Your answer must be the exact lines of the listing below that run from the line with "building: none -> [322,139,446,352]" to the line with "building: none -> [201,123,253,161]", ends included, and no pictures.

** Opening SUPPLIED MATERIAL block **

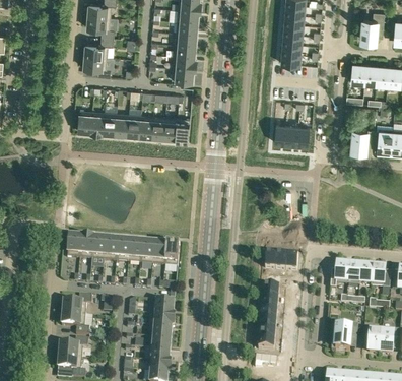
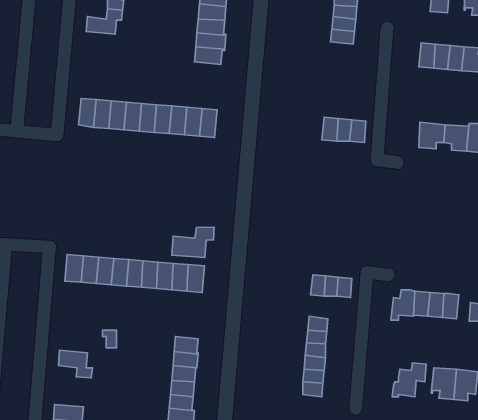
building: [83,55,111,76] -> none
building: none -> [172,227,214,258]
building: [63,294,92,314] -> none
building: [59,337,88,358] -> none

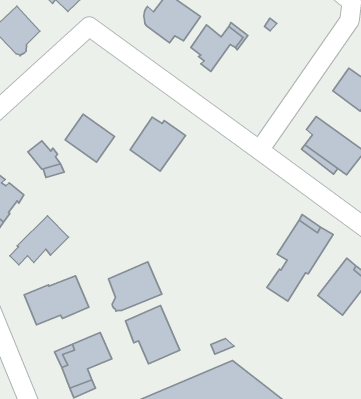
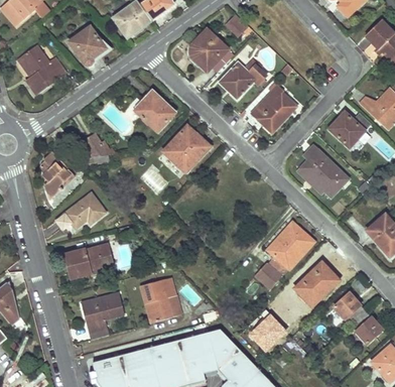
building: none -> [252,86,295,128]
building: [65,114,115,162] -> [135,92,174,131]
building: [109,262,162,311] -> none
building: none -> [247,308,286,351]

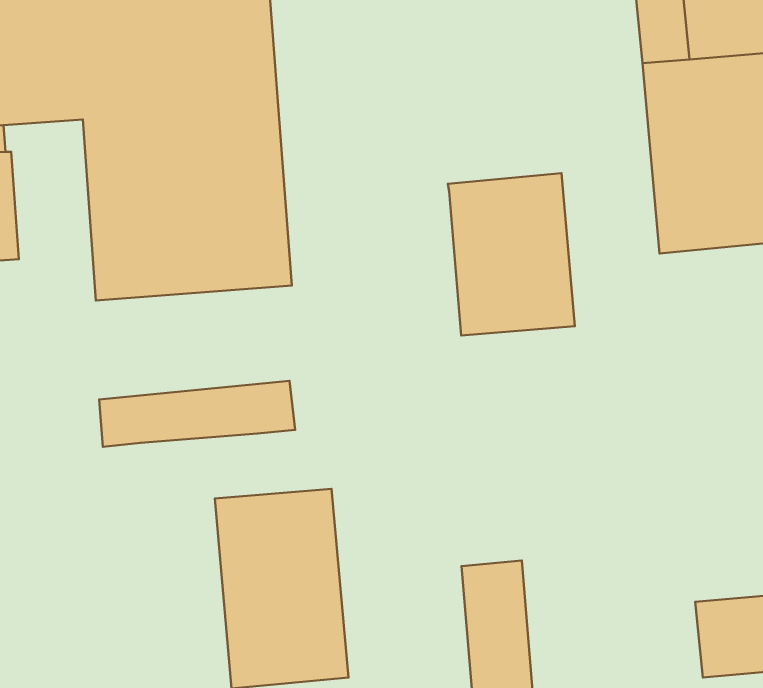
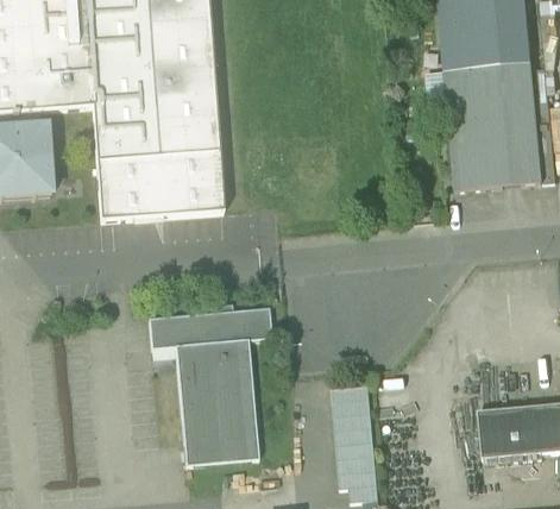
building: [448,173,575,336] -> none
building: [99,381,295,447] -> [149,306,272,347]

** Closing SUPPLIED MATERIAL block **
** Opening SUPPLIED MATERIAL block **

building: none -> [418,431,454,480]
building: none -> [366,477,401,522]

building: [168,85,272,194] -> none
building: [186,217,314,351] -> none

** Closing SUPPLIED MATERIAL block **
** Opening SUPPLIED MATERIAL block **

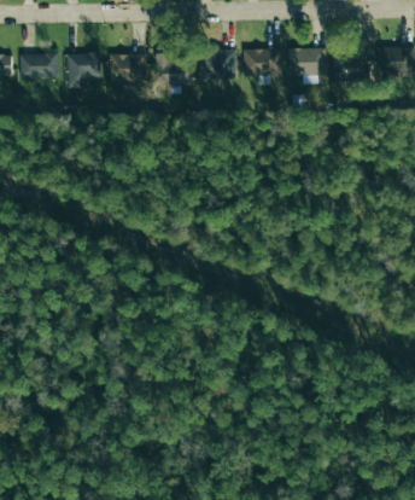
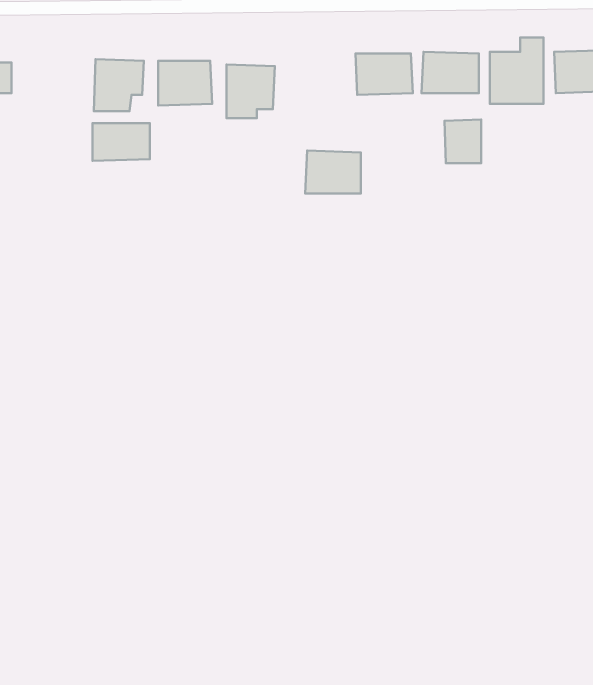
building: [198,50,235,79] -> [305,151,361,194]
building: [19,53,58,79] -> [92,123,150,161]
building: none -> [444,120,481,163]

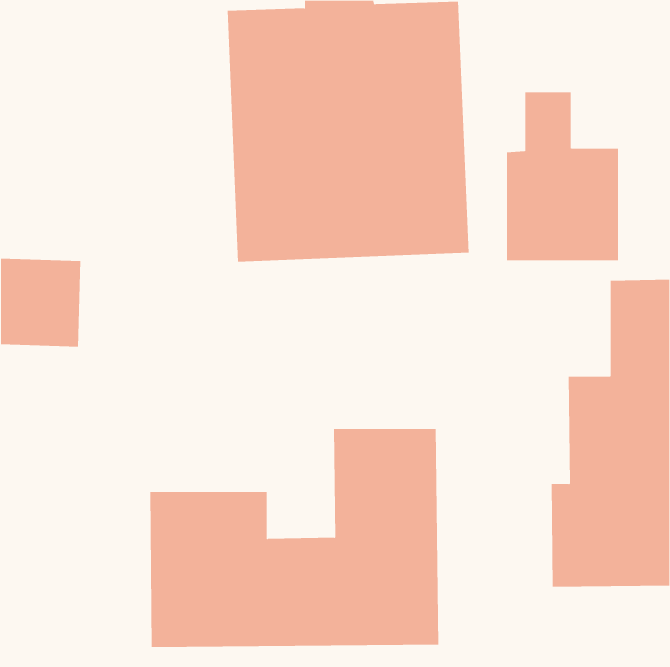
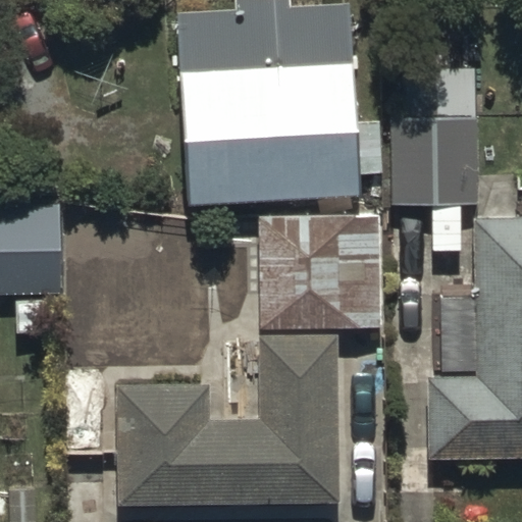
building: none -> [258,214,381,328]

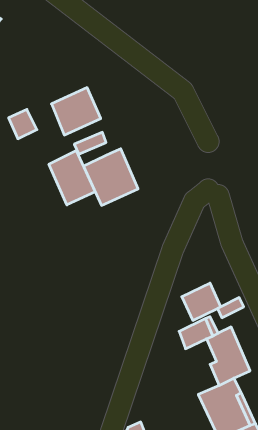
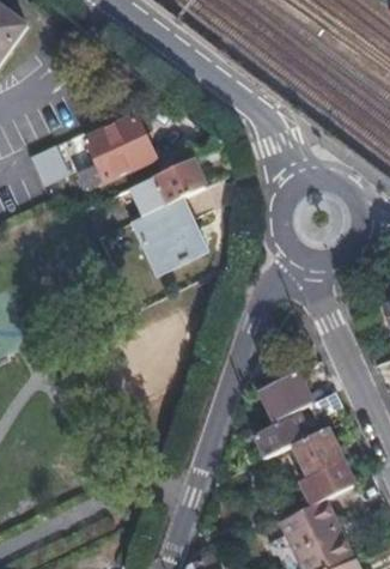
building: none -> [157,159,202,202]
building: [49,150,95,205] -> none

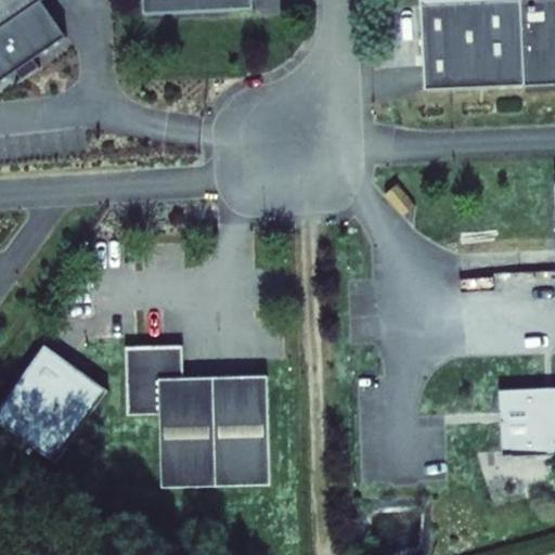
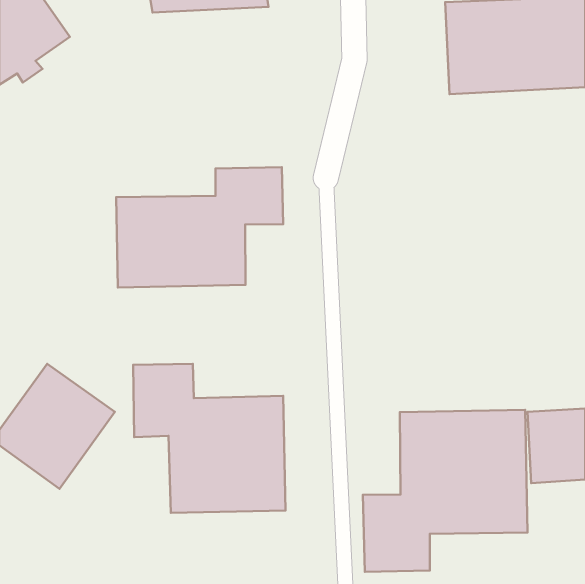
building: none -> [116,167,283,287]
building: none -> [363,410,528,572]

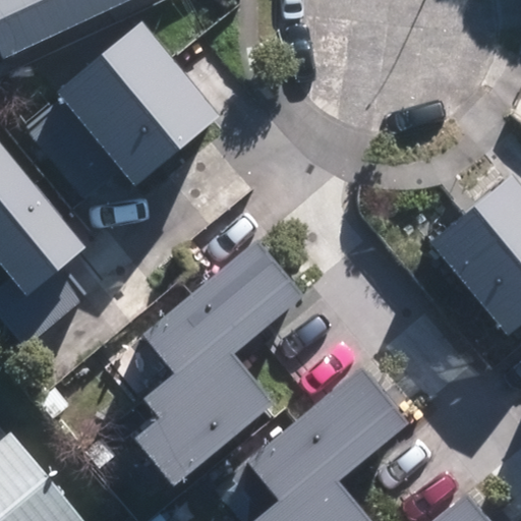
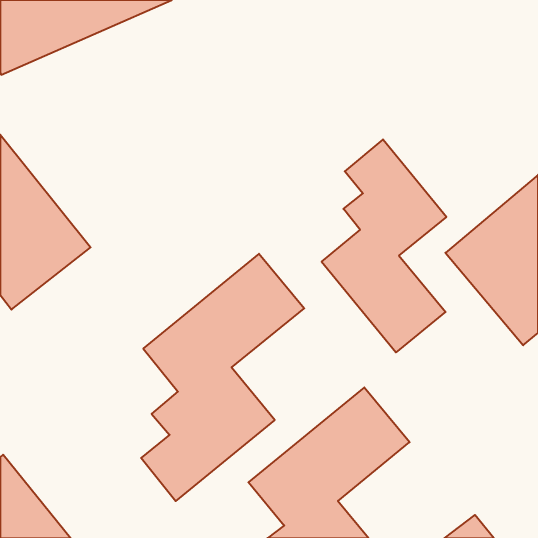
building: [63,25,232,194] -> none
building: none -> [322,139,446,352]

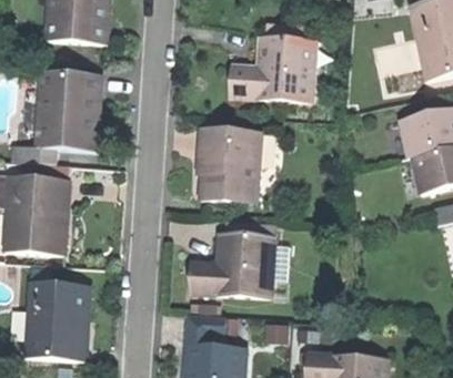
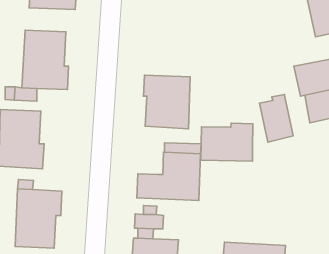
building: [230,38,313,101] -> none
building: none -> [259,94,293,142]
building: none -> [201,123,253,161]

** Closing SUPPLIED MATERIAL block **

TASK RESULT:
building: none -> [322,139,446,352]

building: [230,38,313,101] -> none
building: none -> [259,94,293,142]
building: none -> [201,123,253,161]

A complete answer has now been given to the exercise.